Dataset records:
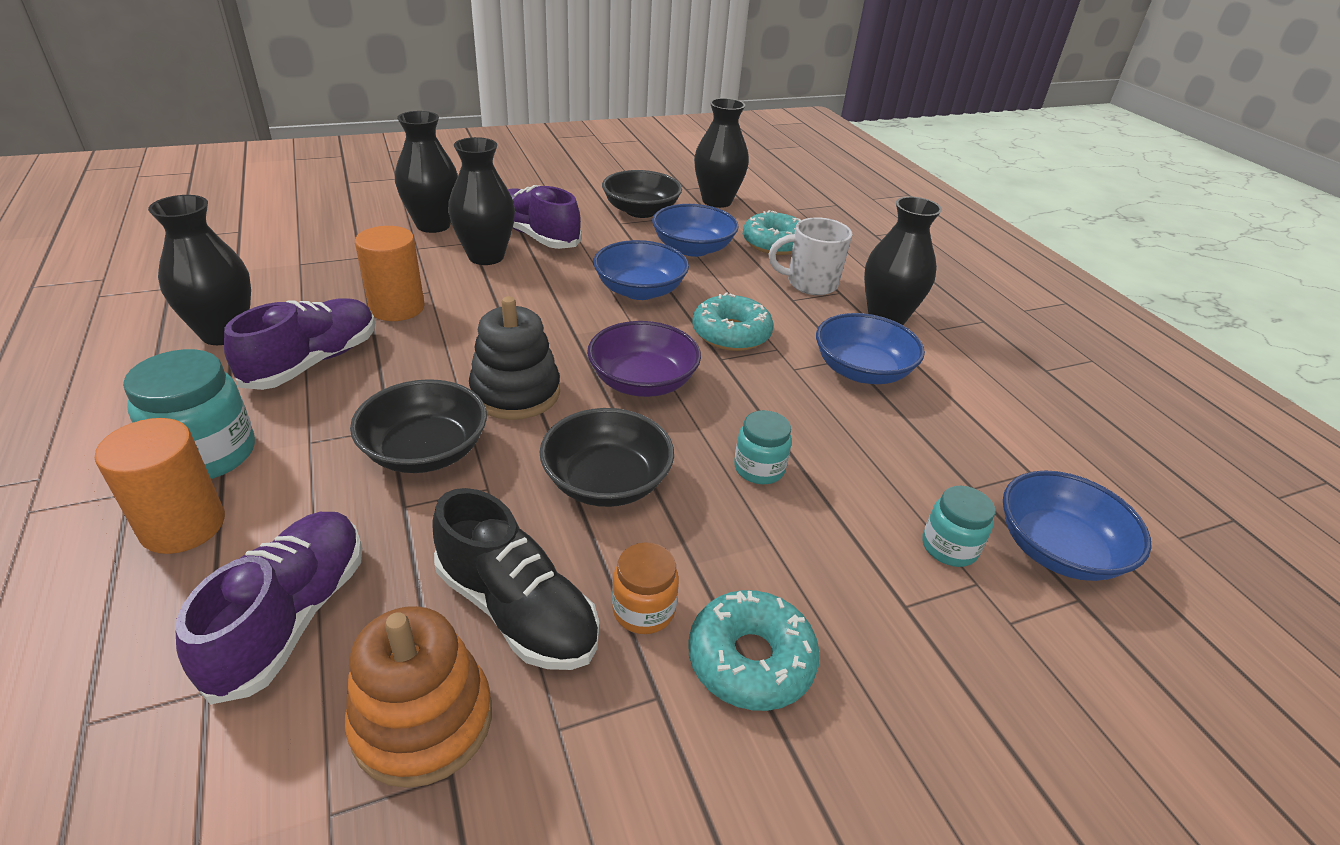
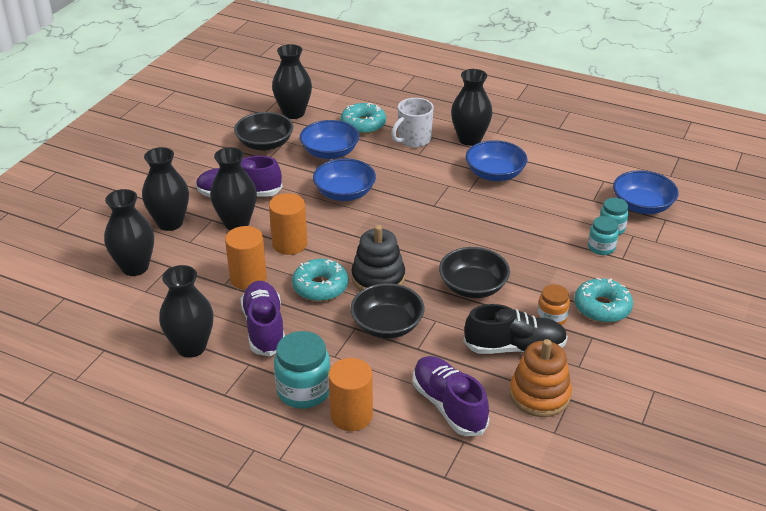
camera: 40 degrees left, 0 degrees up
(334, 241) = (135, 267): none -> black vase
(495, 302) = (289, 244): none -> orange cylinder
(642, 382) = (420, 237): purple bowl -> none
(731, 334) = (419, 190): turquoise donut -> turquoise donut (320, 287)
(759, 469) = (516, 243): turquoise jar -> turquoise jar (601, 247)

Task statement: Copy the data word for word and omit every picture.

Solution to this exercise:
camera: 40 degrees left, 0 degrees up
(334, 241) = (135, 267): none -> black vase
(495, 302) = (289, 244): none -> orange cylinder
(642, 382) = (420, 237): purple bowl -> none
(731, 334) = (419, 190): turquoise donut -> turquoise donut (320, 287)
(759, 469) = (516, 243): turquoise jar -> turquoise jar (601, 247)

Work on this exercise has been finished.